Requirement
Starting at the first line of the data below, repeat each line word for word up to and including the line with "Disk 4: [557,161,597,189]".

** Opening Recorded information block **

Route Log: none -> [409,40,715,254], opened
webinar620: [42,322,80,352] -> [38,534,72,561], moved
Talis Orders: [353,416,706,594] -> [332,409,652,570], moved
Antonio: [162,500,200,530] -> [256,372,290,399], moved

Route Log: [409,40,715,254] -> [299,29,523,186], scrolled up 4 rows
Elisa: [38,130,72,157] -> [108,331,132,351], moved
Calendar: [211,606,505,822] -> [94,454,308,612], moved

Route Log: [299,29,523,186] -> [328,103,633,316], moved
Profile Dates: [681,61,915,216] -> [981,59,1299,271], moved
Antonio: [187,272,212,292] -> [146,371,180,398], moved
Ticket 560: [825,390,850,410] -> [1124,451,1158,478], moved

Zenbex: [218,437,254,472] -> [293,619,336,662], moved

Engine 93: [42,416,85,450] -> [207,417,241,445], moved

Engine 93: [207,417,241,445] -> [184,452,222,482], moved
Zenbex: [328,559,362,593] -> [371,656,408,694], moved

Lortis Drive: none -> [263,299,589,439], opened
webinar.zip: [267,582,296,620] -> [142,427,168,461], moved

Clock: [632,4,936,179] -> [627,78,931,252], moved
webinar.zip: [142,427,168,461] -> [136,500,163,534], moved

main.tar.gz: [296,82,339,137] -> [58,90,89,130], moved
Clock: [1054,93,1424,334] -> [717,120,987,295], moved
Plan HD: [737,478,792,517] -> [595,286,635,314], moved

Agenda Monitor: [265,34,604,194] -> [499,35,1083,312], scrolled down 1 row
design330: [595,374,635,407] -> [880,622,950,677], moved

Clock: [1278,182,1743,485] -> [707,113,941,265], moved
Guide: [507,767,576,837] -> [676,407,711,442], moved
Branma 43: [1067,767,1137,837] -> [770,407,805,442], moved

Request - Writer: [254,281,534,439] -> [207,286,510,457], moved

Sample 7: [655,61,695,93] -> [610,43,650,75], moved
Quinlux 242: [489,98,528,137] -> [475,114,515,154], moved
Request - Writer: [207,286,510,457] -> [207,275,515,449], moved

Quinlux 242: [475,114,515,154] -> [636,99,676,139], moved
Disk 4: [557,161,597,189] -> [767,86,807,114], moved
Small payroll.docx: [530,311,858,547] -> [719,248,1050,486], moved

** Closing Recorded information block **

Result
Route Log: none -> [409,40,715,254], opened
webinar620: [42,322,80,352] -> [38,534,72,561], moved
Talis Orders: [353,416,706,594] -> [332,409,652,570], moved
Antonio: [162,500,200,530] -> [256,372,290,399], moved

Route Log: [409,40,715,254] -> [299,29,523,186], scrolled up 4 rows
Elisa: [38,130,72,157] -> [108,331,132,351], moved
Calendar: [211,606,505,822] -> [94,454,308,612], moved

Route Log: [299,29,523,186] -> [328,103,633,316], moved
Profile Dates: [681,61,915,216] -> [981,59,1299,271], moved
Antonio: [187,272,212,292] -> [146,371,180,398], moved
Ticket 560: [825,390,850,410] -> [1124,451,1158,478], moved

Zenbex: [218,437,254,472] -> [293,619,336,662], moved

Engine 93: [42,416,85,450] -> [207,417,241,445], moved

Engine 93: [207,417,241,445] -> [184,452,222,482], moved
Zenbex: [328,559,362,593] -> [371,656,408,694], moved

Lortis Drive: none -> [263,299,589,439], opened
webinar.zip: [267,582,296,620] -> [142,427,168,461], moved

Clock: [632,4,936,179] -> [627,78,931,252], moved
webinar.zip: [142,427,168,461] -> [136,500,163,534], moved

main.tar.gz: [296,82,339,137] -> [58,90,89,130], moved
Clock: [1054,93,1424,334] -> [717,120,987,295], moved
Plan HD: [737,478,792,517] -> [595,286,635,314], moved

Agenda Monitor: [265,34,604,194] -> [499,35,1083,312], scrolled down 1 row
design330: [595,374,635,407] -> [880,622,950,677], moved

Clock: [1278,182,1743,485] -> [707,113,941,265], moved
Guide: [507,767,576,837] -> [676,407,711,442], moved
Branma 43: [1067,767,1137,837] -> [770,407,805,442], moved

Request - Writer: [254,281,534,439] -> [207,286,510,457], moved

Sample 7: [655,61,695,93] -> [610,43,650,75], moved
Quinlux 242: [489,98,528,137] -> [475,114,515,154], moved
Request - Writer: [207,286,510,457] -> [207,275,515,449], moved

Quinlux 242: [475,114,515,154] -> [636,99,676,139], moved
Disk 4: [557,161,597,189] -> [767,86,807,114], moved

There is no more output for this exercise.